Work request: Repeat the lines below exactly as written, please, from the line with "blue capsule: 5 -> 7" to the line with "brown rolling pin: 7 -> 6", both lines included, and no others.

Records supplied:
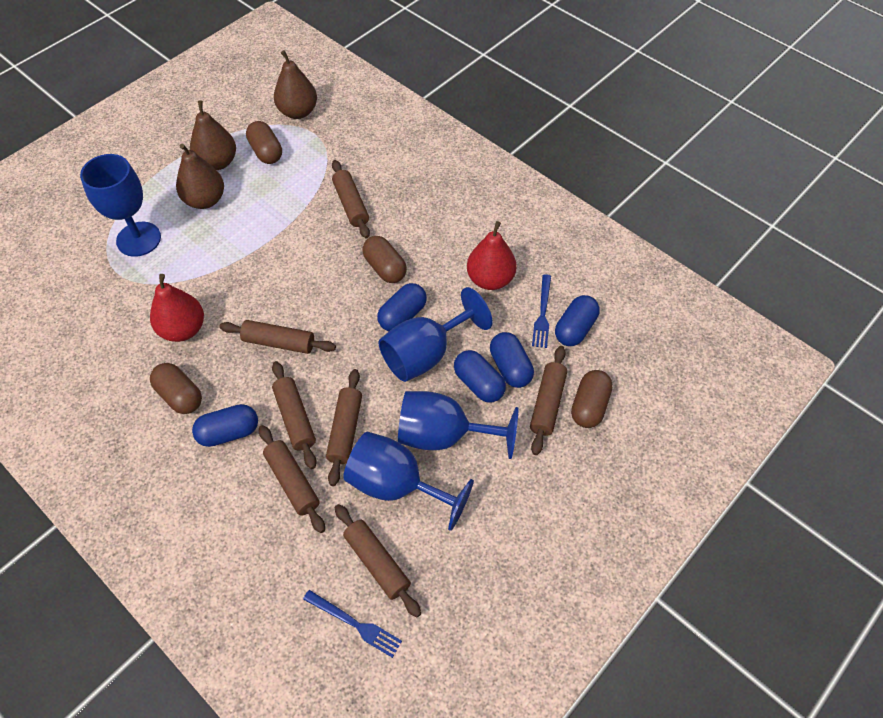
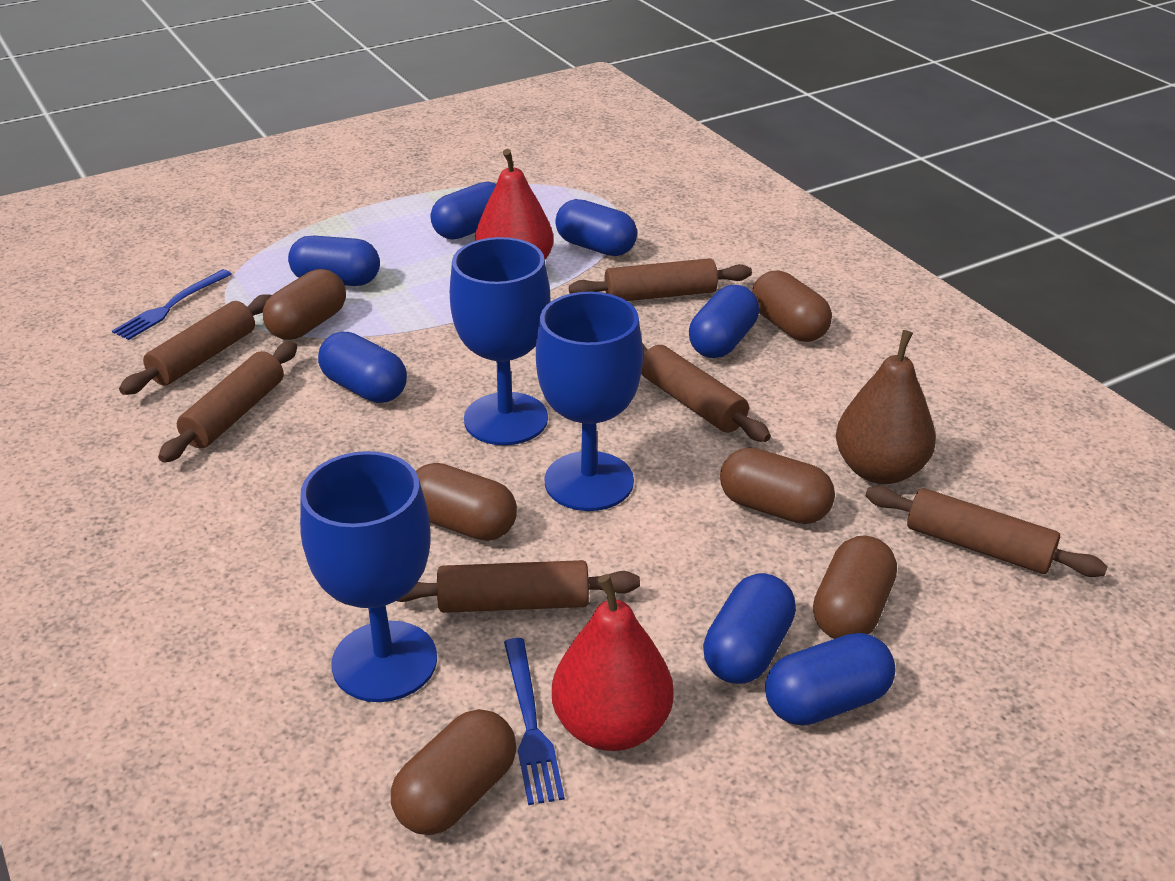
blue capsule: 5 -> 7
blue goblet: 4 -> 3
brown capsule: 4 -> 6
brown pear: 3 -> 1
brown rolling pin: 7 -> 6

--

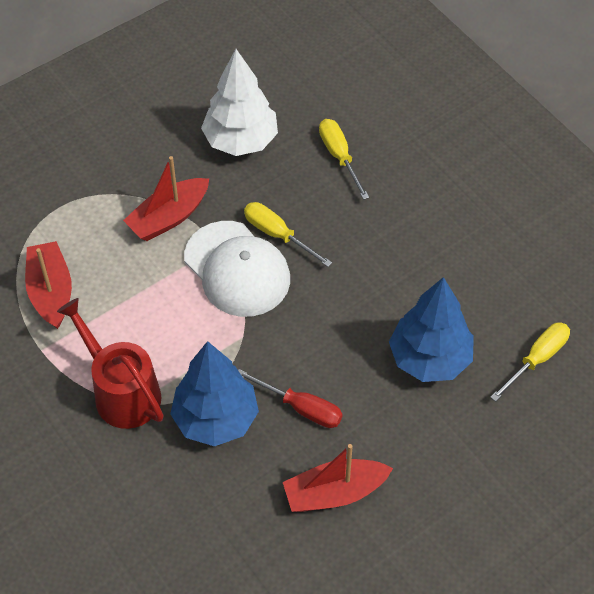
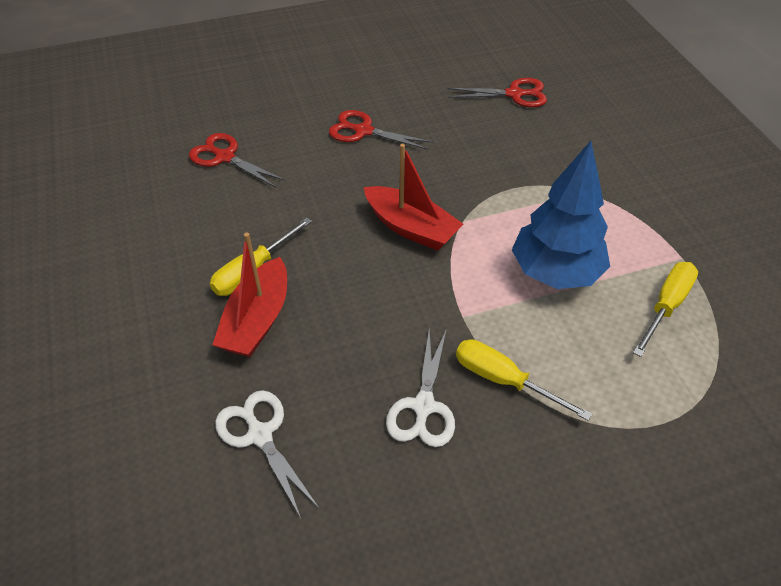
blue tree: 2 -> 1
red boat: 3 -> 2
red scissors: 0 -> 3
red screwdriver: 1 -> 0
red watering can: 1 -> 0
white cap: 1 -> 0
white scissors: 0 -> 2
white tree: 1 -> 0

---

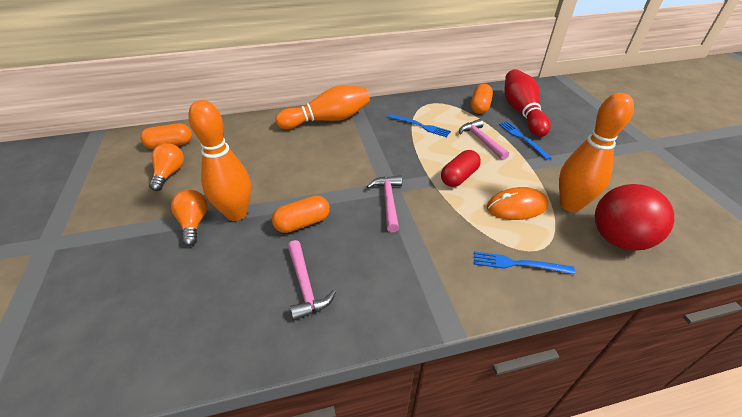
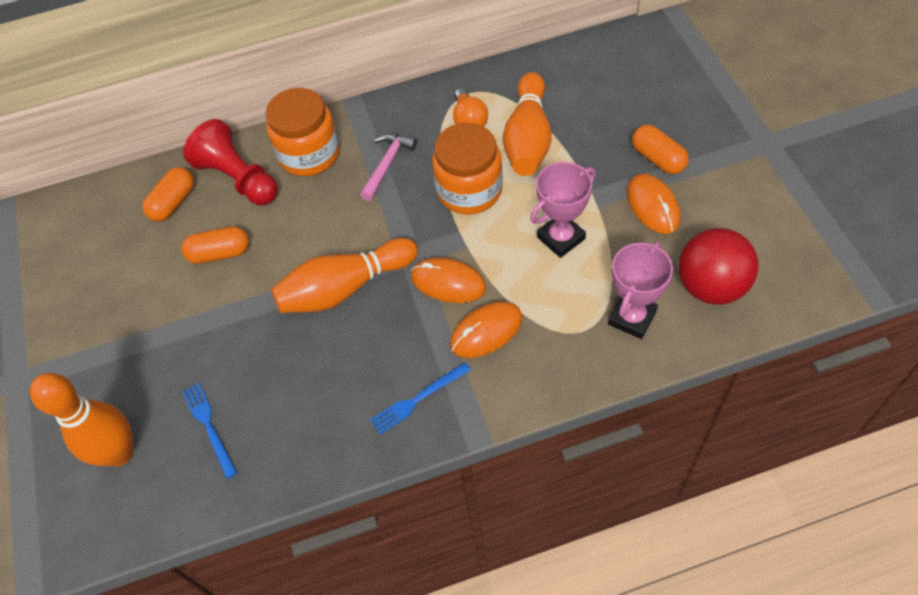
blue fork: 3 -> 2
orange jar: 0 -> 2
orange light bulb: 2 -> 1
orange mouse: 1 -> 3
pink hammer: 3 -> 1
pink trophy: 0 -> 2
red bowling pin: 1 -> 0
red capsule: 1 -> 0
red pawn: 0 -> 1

Written solution:
blue capsule: 5 -> 7
blue goblet: 4 -> 3
brown capsule: 4 -> 6
brown pear: 3 -> 1
brown rolling pin: 7 -> 6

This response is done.